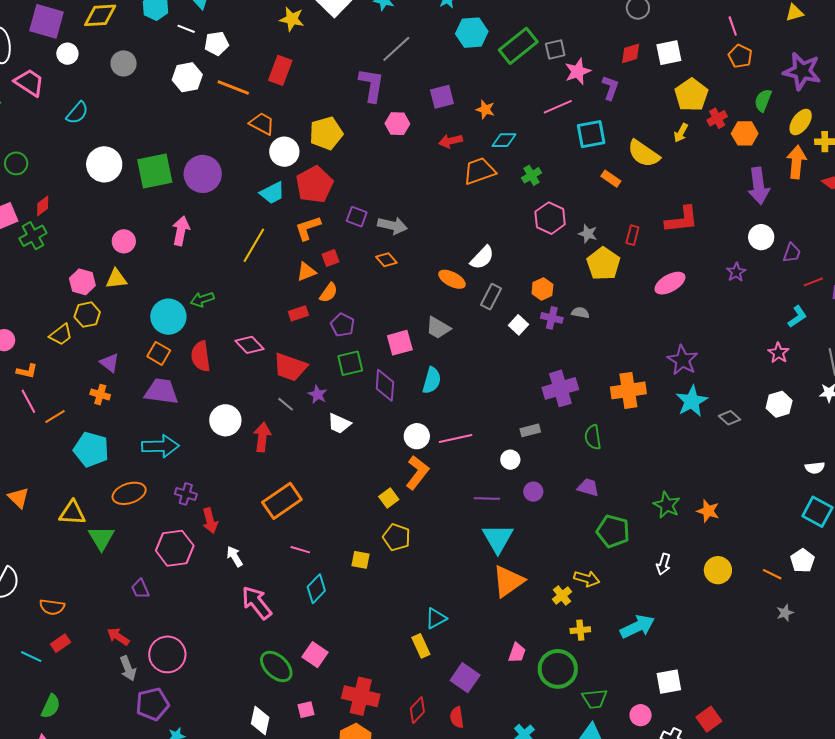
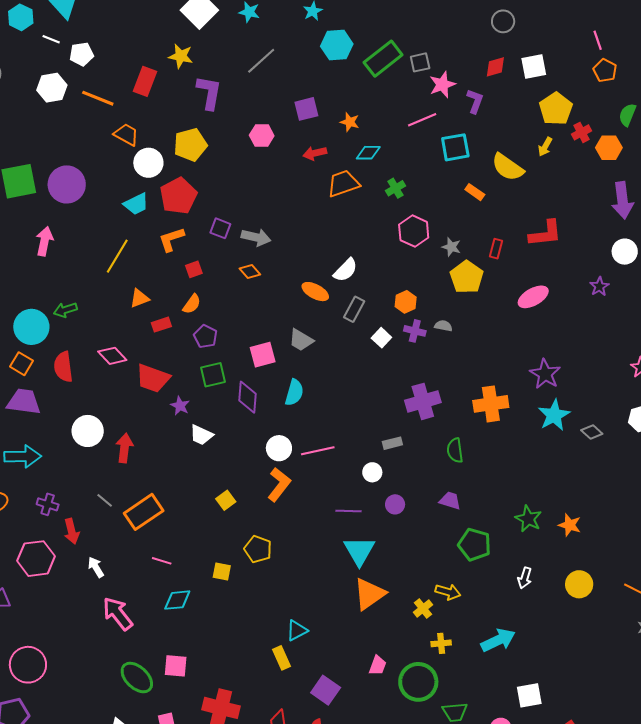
yellow star: (292, 19) -> (181, 56), moved
purple L-shape: (371, 85) -> (209, 92), moved
orange triangle: (306, 272) -> (139, 298), moved
gray line: (286, 404) -> (105, 500), moved
yellow square: (389, 498) -> (226, 500), moved
cyan diamond: (316, 589) -> (177, 600), turned 40
pink square: (315, 655) -> (176, 666), turned -30

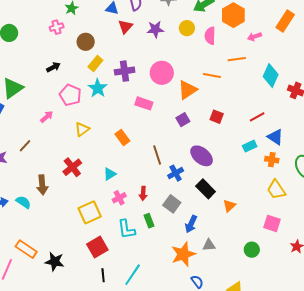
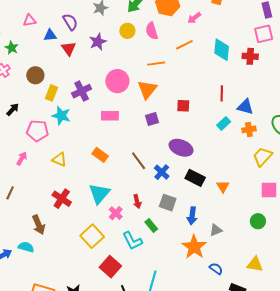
orange line: (212, 75) -> (156, 64), moved
red line: (257, 117) -> (222, 93), turned -42
purple square: (183, 120) -> (152, 119), turned 32
yellow triangle: (82, 129) -> (59, 160), turned -42
cyan triangle: (110, 174) -> (99, 193), size x1.6
yellow trapezoid: (276, 190) -> (263, 157), turned 95

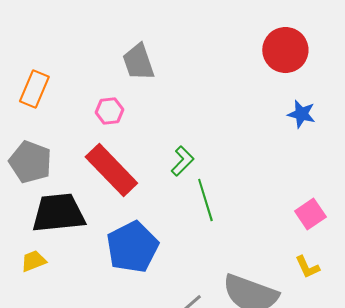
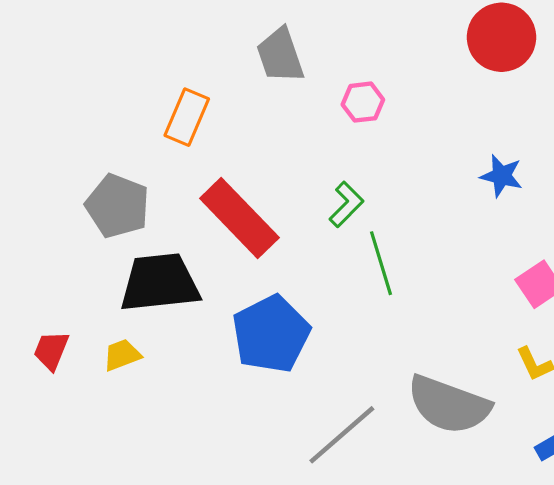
orange rectangle: (34, 89) -> (187, 117), moved
pink hexagon: (109, 111) -> (363, 102), moved
blue star: (301, 114) -> (501, 176), moved

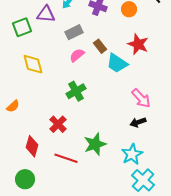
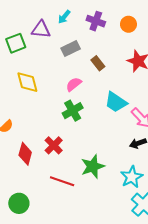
pink semicircle: (77, 55) -> (74, 84), moved
cyan trapezoid: (117, 63) -> (116, 102), moved
red diamond: (32, 146) -> (25, 154), moved

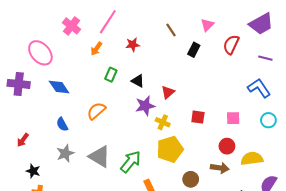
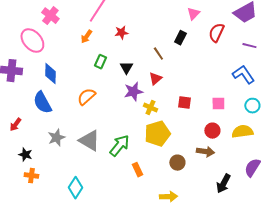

- _PROBLEM REQUIREMENTS_: Restate the entries verbatim and exclude any pictures.

- _WRITTEN RESPONSE_:
yellow star: (292, 19) -> (181, 56), moved
purple L-shape: (371, 85) -> (209, 92), moved
orange triangle: (306, 272) -> (139, 298), moved
gray line: (286, 404) -> (105, 500), moved
yellow square: (389, 498) -> (226, 500), moved
cyan diamond: (316, 589) -> (177, 600), turned 40
pink square: (315, 655) -> (176, 666), turned -30

orange line: (212, 75) -> (156, 64), moved
red line: (257, 117) -> (222, 93), turned -42
purple square: (183, 120) -> (152, 119), turned 32
yellow triangle: (82, 129) -> (59, 160), turned -42
cyan triangle: (110, 174) -> (99, 193), size x1.6
yellow trapezoid: (276, 190) -> (263, 157), turned 95

orange rectangle: (34, 89) -> (187, 117), moved
pink hexagon: (109, 111) -> (363, 102), moved
blue star: (301, 114) -> (501, 176), moved

pink semicircle: (77, 55) -> (74, 84), moved
cyan trapezoid: (117, 63) -> (116, 102), moved
red diamond: (32, 146) -> (25, 154), moved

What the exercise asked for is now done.